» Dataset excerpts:
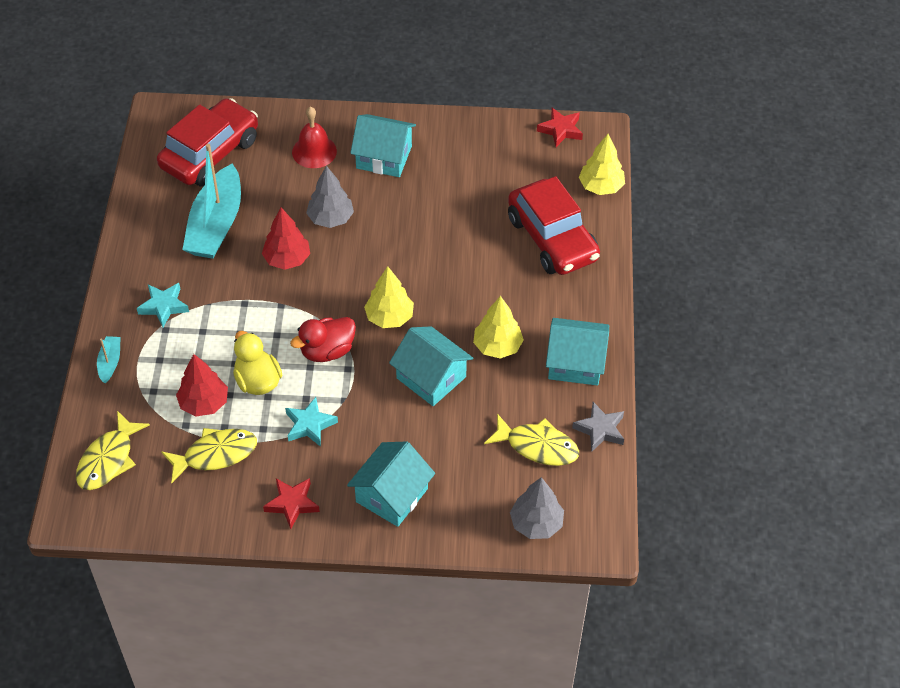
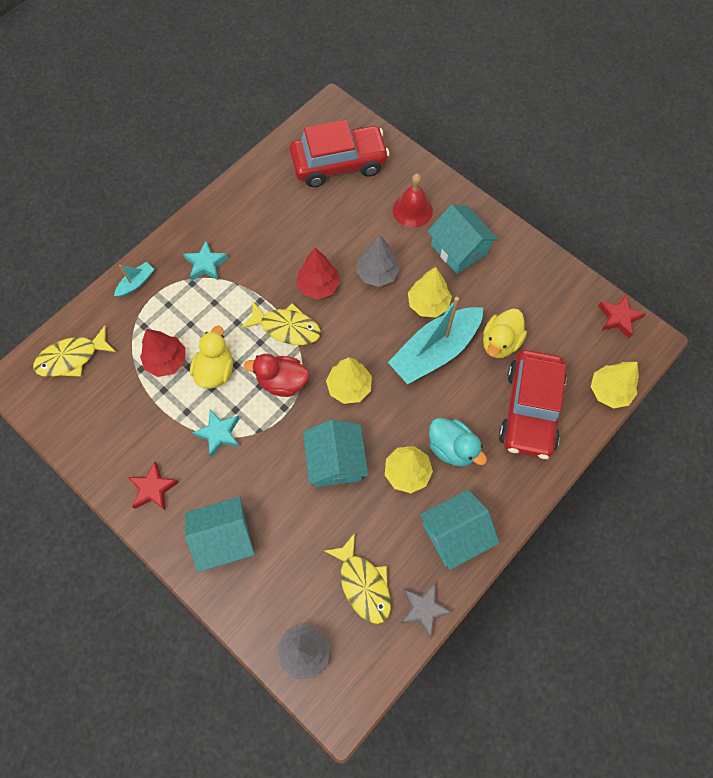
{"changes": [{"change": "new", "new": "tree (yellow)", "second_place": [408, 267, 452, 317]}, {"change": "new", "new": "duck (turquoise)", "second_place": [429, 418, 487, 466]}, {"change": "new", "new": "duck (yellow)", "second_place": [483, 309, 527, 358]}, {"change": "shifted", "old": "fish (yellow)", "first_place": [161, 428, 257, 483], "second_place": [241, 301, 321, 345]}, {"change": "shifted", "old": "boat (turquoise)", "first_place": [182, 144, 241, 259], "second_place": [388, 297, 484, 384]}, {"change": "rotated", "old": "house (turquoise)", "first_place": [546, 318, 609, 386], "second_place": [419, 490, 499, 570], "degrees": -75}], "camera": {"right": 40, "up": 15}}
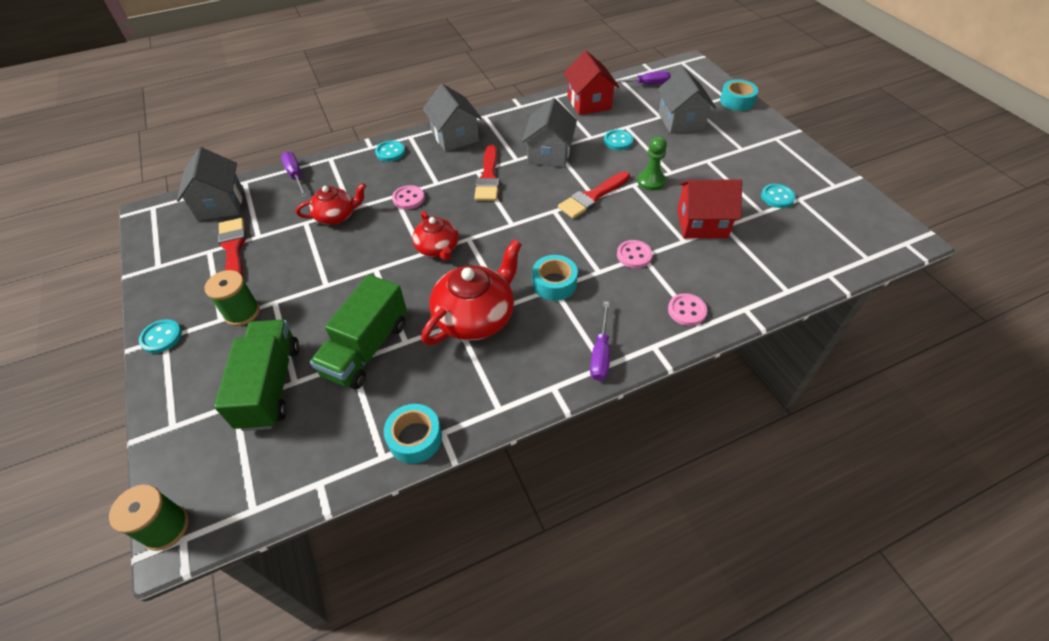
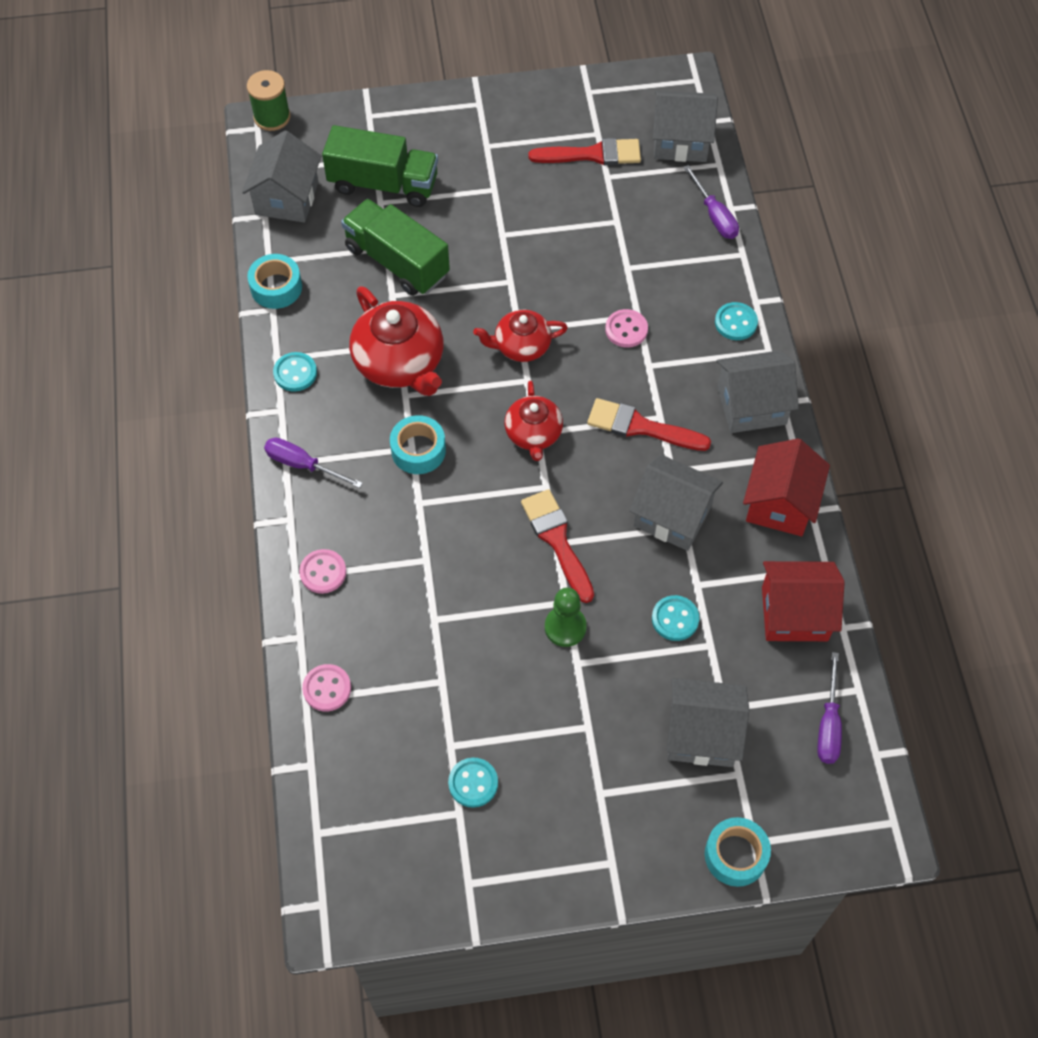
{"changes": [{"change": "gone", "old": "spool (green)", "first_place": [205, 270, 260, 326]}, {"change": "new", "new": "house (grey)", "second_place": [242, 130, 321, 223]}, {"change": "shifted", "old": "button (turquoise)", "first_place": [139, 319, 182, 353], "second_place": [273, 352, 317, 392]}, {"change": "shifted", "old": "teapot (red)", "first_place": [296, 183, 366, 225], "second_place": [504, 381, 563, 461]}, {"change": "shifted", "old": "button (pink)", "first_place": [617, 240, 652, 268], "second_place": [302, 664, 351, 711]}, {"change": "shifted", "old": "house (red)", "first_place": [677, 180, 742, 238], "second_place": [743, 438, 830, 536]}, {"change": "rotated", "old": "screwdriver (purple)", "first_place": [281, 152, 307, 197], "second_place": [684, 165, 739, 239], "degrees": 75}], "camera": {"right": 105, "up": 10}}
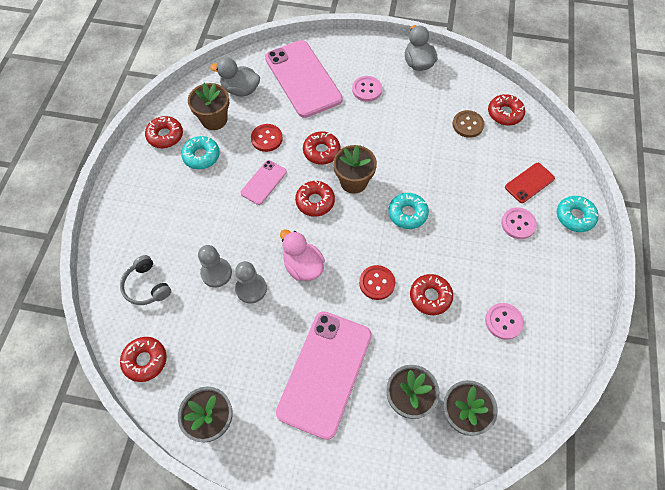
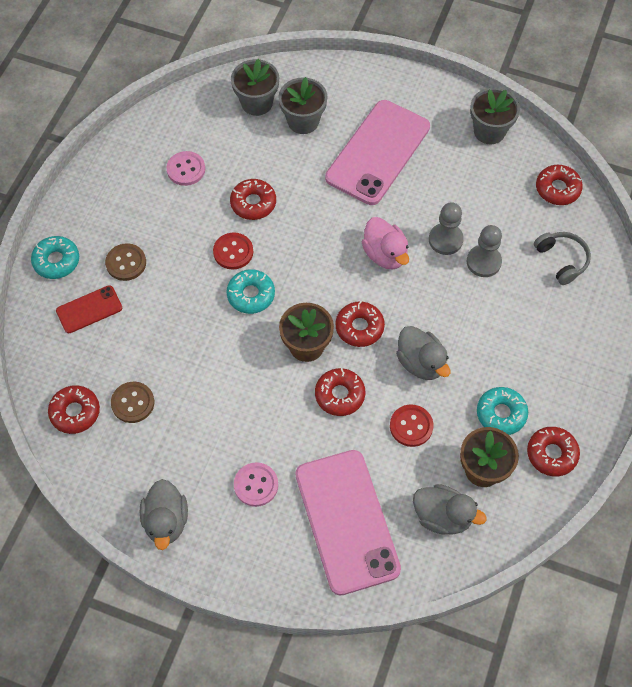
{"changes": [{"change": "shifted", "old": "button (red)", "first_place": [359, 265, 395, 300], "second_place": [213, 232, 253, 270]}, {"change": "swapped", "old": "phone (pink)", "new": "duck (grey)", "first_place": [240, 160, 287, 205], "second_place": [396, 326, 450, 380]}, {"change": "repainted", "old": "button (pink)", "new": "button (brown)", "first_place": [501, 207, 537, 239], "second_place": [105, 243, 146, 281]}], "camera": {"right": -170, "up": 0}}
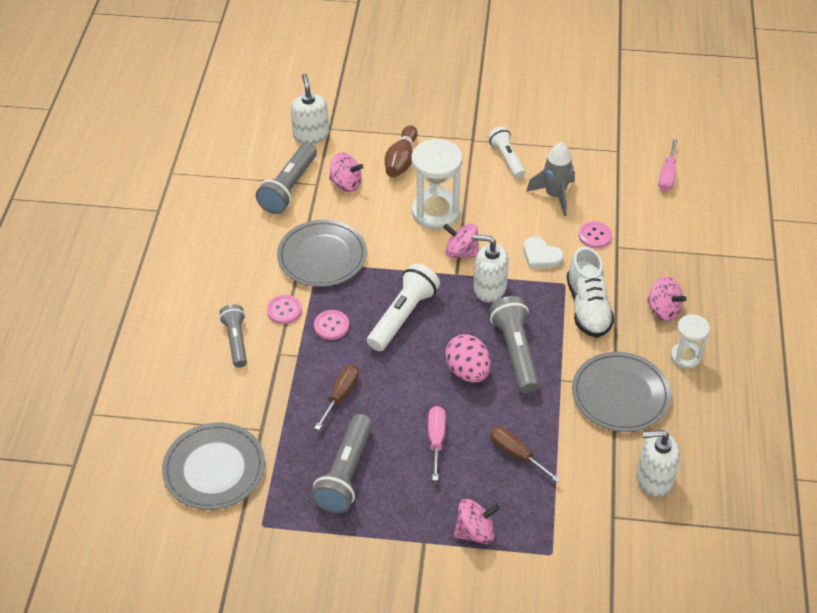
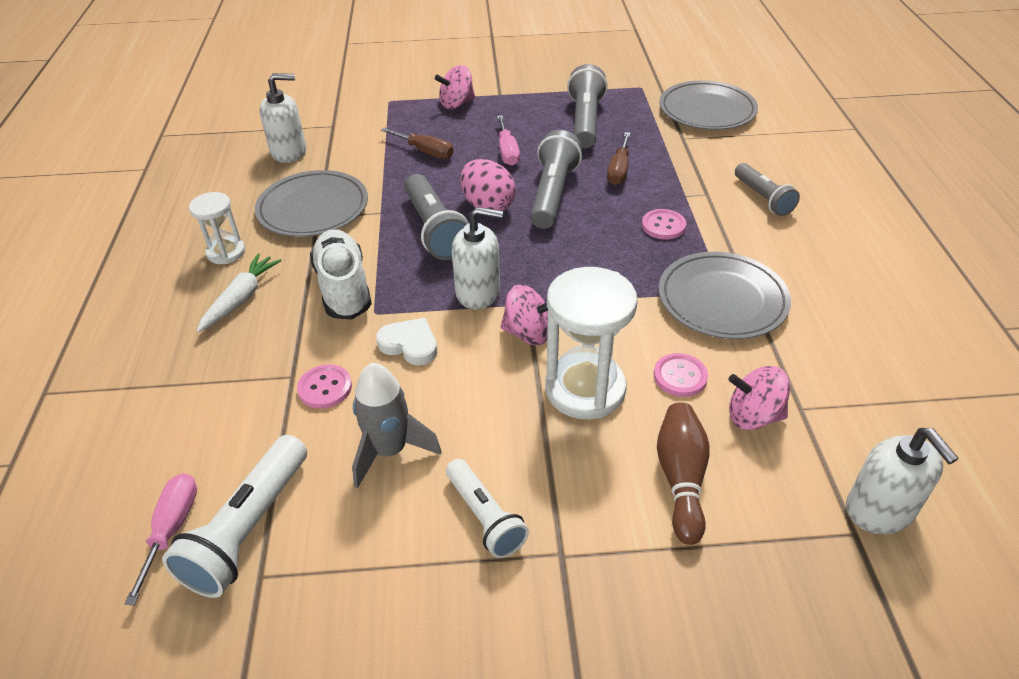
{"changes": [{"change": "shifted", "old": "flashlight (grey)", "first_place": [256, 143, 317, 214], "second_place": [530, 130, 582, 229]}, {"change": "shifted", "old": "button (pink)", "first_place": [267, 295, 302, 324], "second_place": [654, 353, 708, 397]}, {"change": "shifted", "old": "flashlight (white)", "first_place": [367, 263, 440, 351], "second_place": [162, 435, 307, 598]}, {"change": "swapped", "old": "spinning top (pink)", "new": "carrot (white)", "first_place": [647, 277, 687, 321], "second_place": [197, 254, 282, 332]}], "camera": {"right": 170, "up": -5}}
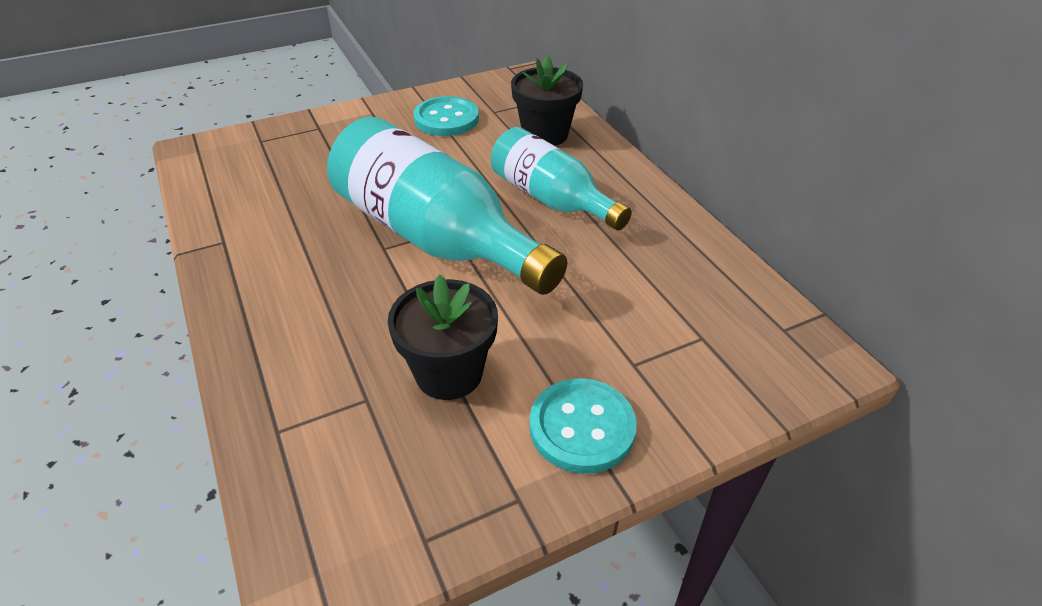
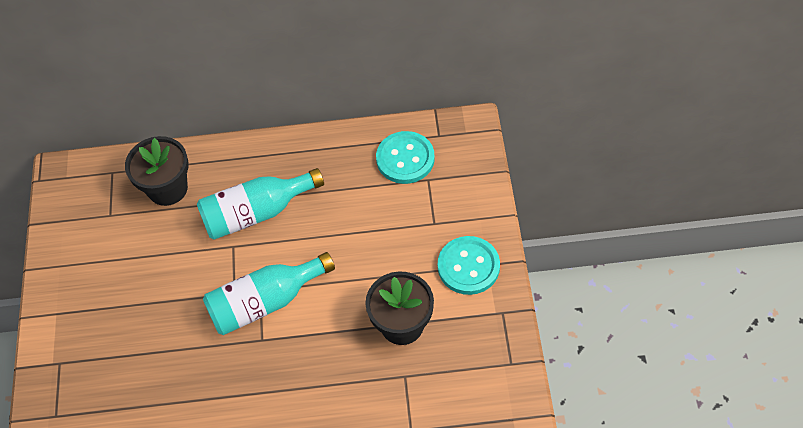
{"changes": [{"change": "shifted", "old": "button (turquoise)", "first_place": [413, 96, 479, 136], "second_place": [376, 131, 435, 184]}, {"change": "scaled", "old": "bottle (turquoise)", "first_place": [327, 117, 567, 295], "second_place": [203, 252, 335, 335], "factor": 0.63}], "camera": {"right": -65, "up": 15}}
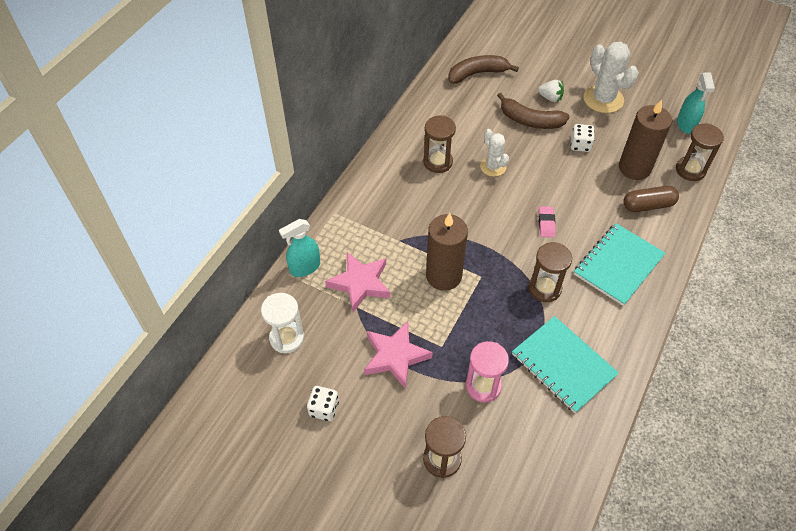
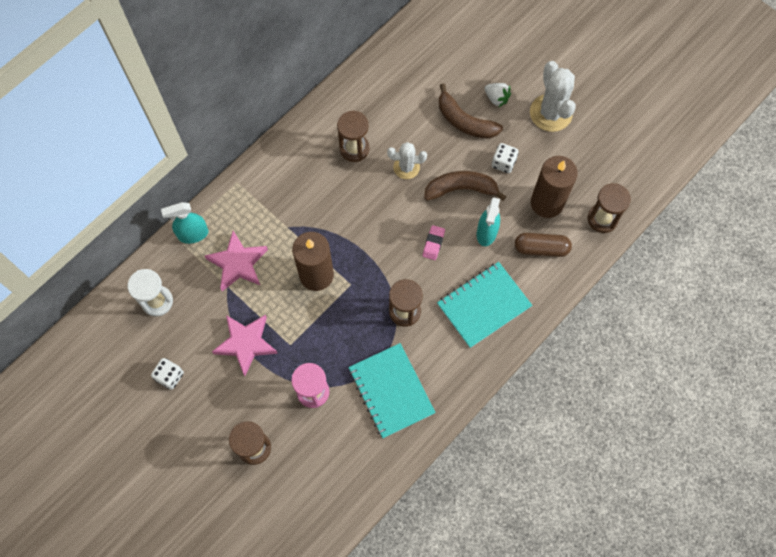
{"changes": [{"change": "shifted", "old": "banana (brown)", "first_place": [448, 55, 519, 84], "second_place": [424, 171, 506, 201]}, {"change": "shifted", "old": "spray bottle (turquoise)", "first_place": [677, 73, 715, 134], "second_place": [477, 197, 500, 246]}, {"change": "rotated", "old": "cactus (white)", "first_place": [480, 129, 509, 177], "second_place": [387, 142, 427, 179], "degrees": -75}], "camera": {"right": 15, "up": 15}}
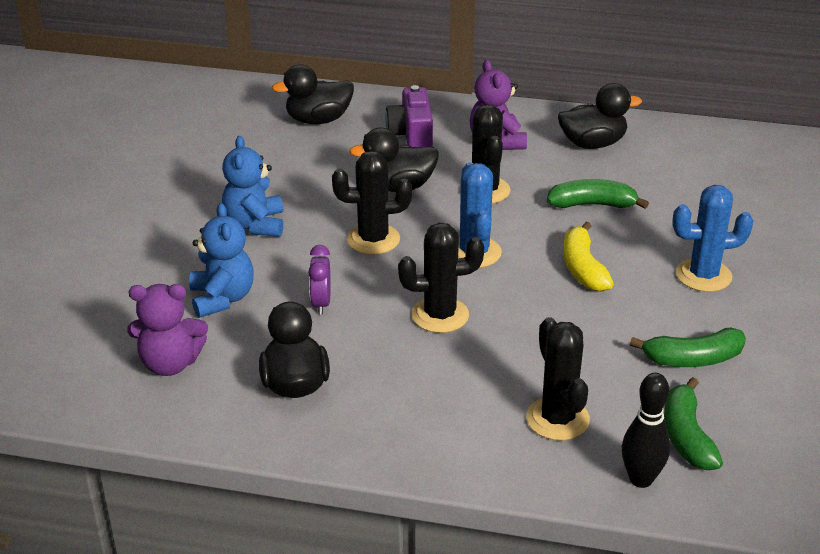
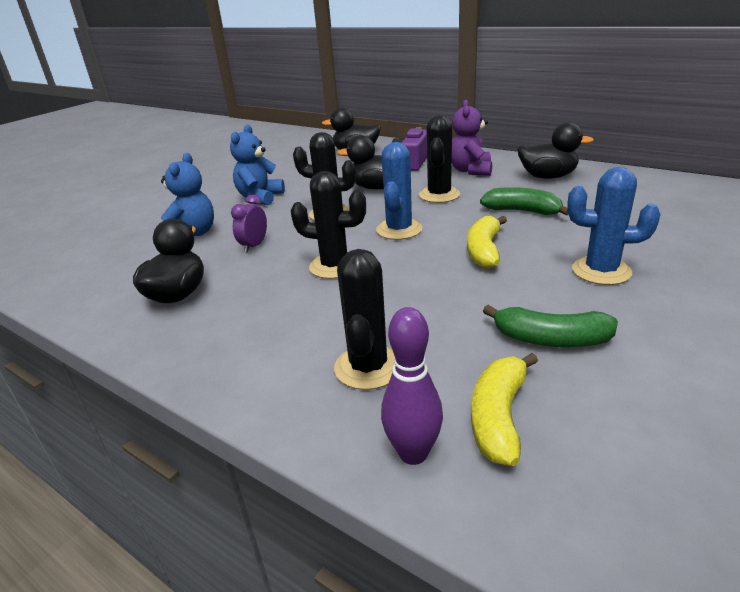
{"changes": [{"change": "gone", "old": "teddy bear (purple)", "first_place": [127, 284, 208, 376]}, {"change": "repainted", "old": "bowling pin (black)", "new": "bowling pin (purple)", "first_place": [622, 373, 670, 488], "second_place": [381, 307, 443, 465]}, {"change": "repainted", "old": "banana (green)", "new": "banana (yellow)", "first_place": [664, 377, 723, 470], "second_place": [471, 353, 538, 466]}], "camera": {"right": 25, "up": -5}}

» Task item:
Copy out all the entries precisely. No images.

» Reply:
{"changes": [{"change": "new", "new": "tree (yellow)", "second_place": [408, 267, 452, 317]}, {"change": "new", "new": "duck (turquoise)", "second_place": [429, 418, 487, 466]}, {"change": "new", "new": "duck (yellow)", "second_place": [483, 309, 527, 358]}, {"change": "shifted", "old": "fish (yellow)", "first_place": [161, 428, 257, 483], "second_place": [241, 301, 321, 345]}, {"change": "shifted", "old": "boat (turquoise)", "first_place": [182, 144, 241, 259], "second_place": [388, 297, 484, 384]}, {"change": "rotated", "old": "house (turquoise)", "first_place": [546, 318, 609, 386], "second_place": [419, 490, 499, 570], "degrees": -75}], "camera": {"right": 40, "up": 15}}
{"changes": [{"change": "gone", "old": "spool (green)", "first_place": [205, 270, 260, 326]}, {"change": "new", "new": "house (grey)", "second_place": [242, 130, 321, 223]}, {"change": "shifted", "old": "button (turquoise)", "first_place": [139, 319, 182, 353], "second_place": [273, 352, 317, 392]}, {"change": "shifted", "old": "teapot (red)", "first_place": [296, 183, 366, 225], "second_place": [504, 381, 563, 461]}, {"change": "shifted", "old": "button (pink)", "first_place": [617, 240, 652, 268], "second_place": [302, 664, 351, 711]}, {"change": "shifted", "old": "house (red)", "first_place": [677, 180, 742, 238], "second_place": [743, 438, 830, 536]}, {"change": "rotated", "old": "screwdriver (purple)", "first_place": [281, 152, 307, 197], "second_place": [684, 165, 739, 239], "degrees": 75}], "camera": {"right": 105, "up": 10}}
{"changes": [{"change": "shifted", "old": "button (red)", "first_place": [359, 265, 395, 300], "second_place": [213, 232, 253, 270]}, {"change": "swapped", "old": "phone (pink)", "new": "duck (grey)", "first_place": [240, 160, 287, 205], "second_place": [396, 326, 450, 380]}, {"change": "repainted", "old": "button (pink)", "new": "button (brown)", "first_place": [501, 207, 537, 239], "second_place": [105, 243, 146, 281]}], "camera": {"right": -170, "up": 0}}
{"changes": [{"change": "shifted", "old": "flashlight (grey)", "first_place": [256, 143, 317, 214], "second_place": [530, 130, 582, 229]}, {"change": "shifted", "old": "button (pink)", "first_place": [267, 295, 302, 324], "second_place": [654, 353, 708, 397]}, {"change": "shifted", "old": "flashlight (white)", "first_place": [367, 263, 440, 351], "second_place": [162, 435, 307, 598]}, {"change": "swapped", "old": "spinning top (pink)", "new": "carrot (white)", "first_place": [647, 277, 687, 321], "second_place": [197, 254, 282, 332]}], "camera": {"right": 170, "up": -5}}
{"changes": [{"change": "shifted", "old": "button (turquoise)", "first_place": [413, 96, 479, 136], "second_place": [376, 131, 435, 184]}, {"change": "scaled", "old": "bottle (turquoise)", "first_place": [327, 117, 567, 295], "second_place": [203, 252, 335, 335], "factor": 0.63}], "camera": {"right": -65, "up": 15}}
{"changes": [{"change": "shifted", "old": "banana (brown)", "first_place": [448, 55, 519, 84], "second_place": [424, 171, 506, 201]}, {"change": "shifted", "old": "spray bottle (turquoise)", "first_place": [677, 73, 715, 134], "second_place": [477, 197, 500, 246]}, {"change": "rotated", "old": "cactus (white)", "first_place": [480, 129, 509, 177], "second_place": [387, 142, 427, 179], "degrees": -75}], "camera": {"right": 15, "up": 15}}
{"changes": [{"change": "gone", "old": "teddy bear (purple)", "first_place": [127, 284, 208, 376]}, {"change": "repainted", "old": "bowling pin (black)", "new": "bowling pin (purple)", "first_place": [622, 373, 670, 488], "second_place": [381, 307, 443, 465]}, {"change": "repainted", "old": "banana (green)", "new": "banana (yellow)", "first_place": [664, 377, 723, 470], "second_place": [471, 353, 538, 466]}], "camera": {"right": 25, "up": -5}}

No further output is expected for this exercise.